Task statement: Your reply should hold exactly the lines from the one that contains "C3: 1500uF (plus" through the end of the data. Repeat them word for word.
START Provided entries
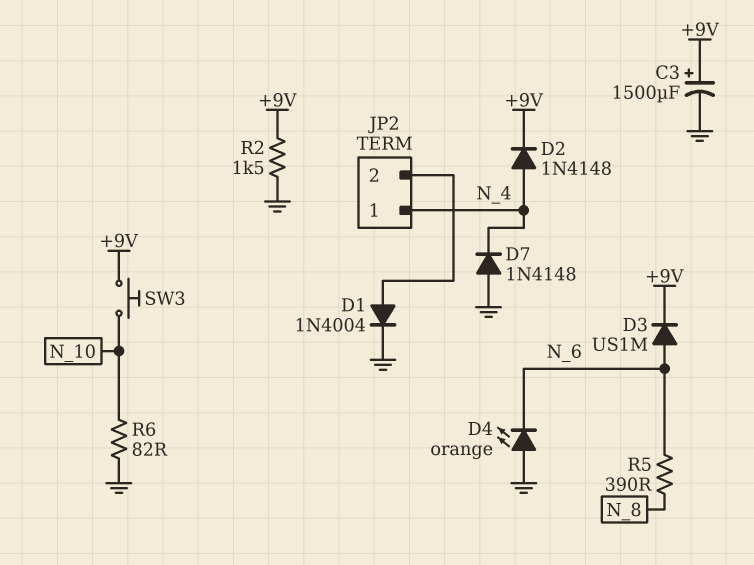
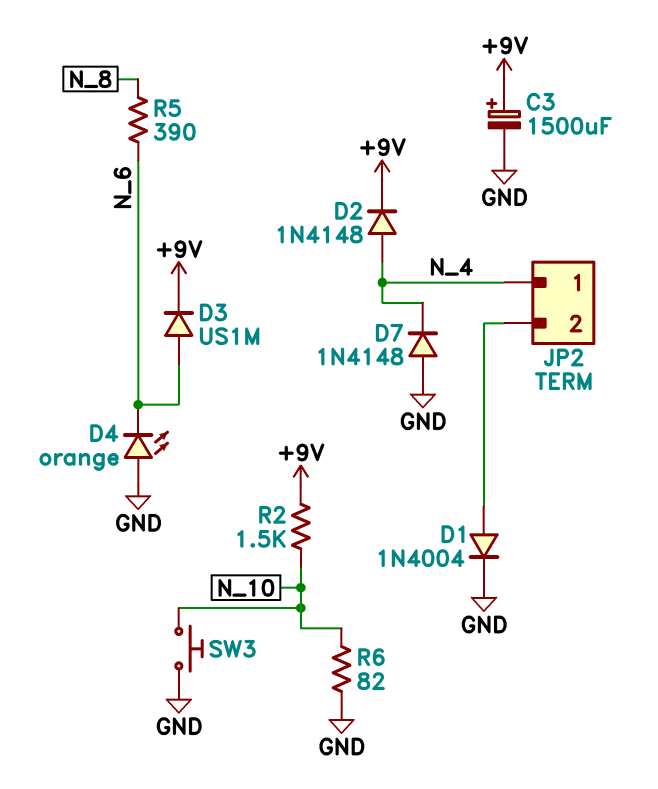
R2: 1.5k (+9V, GND) -> 1.5k (+9V, N_10)
SW3: button (+9V, N_10) -> button (GND, N_10)

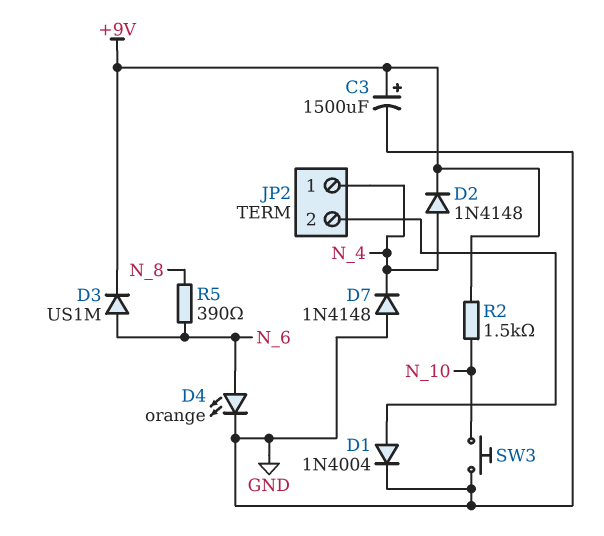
D4: LED orange (A GND, K N_6) -> LED orange (A N_6, K GND)
R6: 82 (GND, N_10) -> none

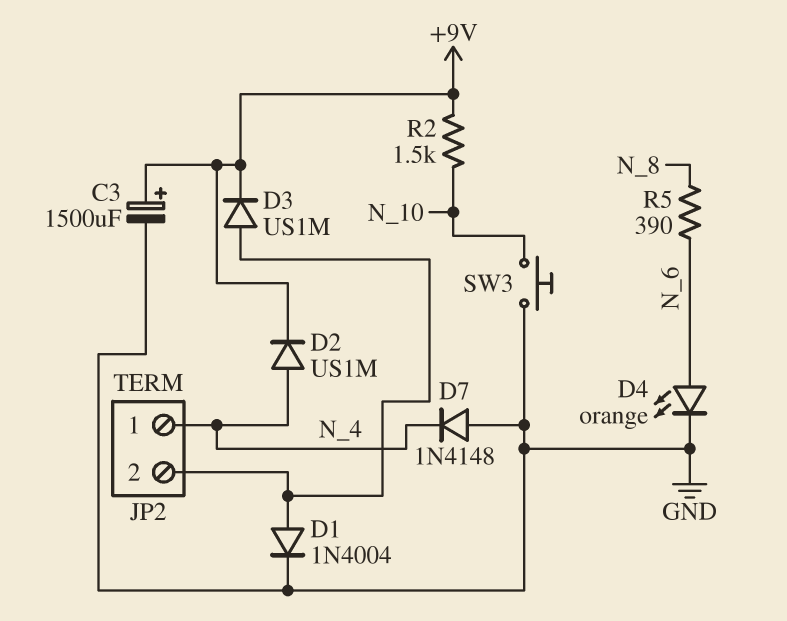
D2: diode 1N4148 (A N_4, K +9V) -> diode US1M (A N_4, K +9V)
D3: diode US1M (A N_6, K +9V) -> diode US1M (A JP2/2, K +9V)

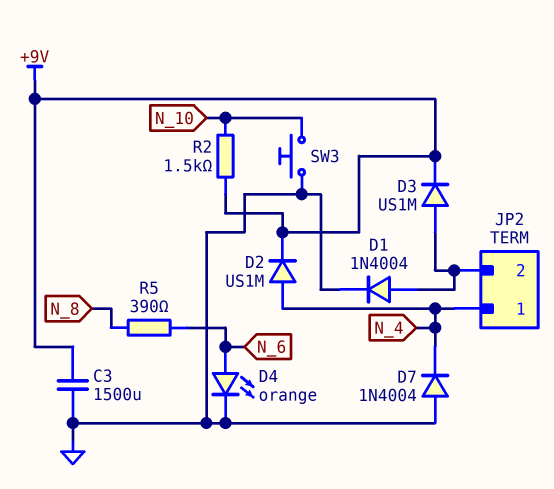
C3: 1500uF (plus +9V, minus GND) -> 1500uF (+9V, GND)
D7: diode 1N4148 (A GND, K N_4) -> diode 1N4004 (A GND, K N_4)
END Provided entries
Response area:
C3: 1500uF (plus +9V, minus GND) -> 1500uF (+9V, GND)
D7: diode 1N4148 (A GND, K N_4) -> diode 1N4004 (A GND, K N_4)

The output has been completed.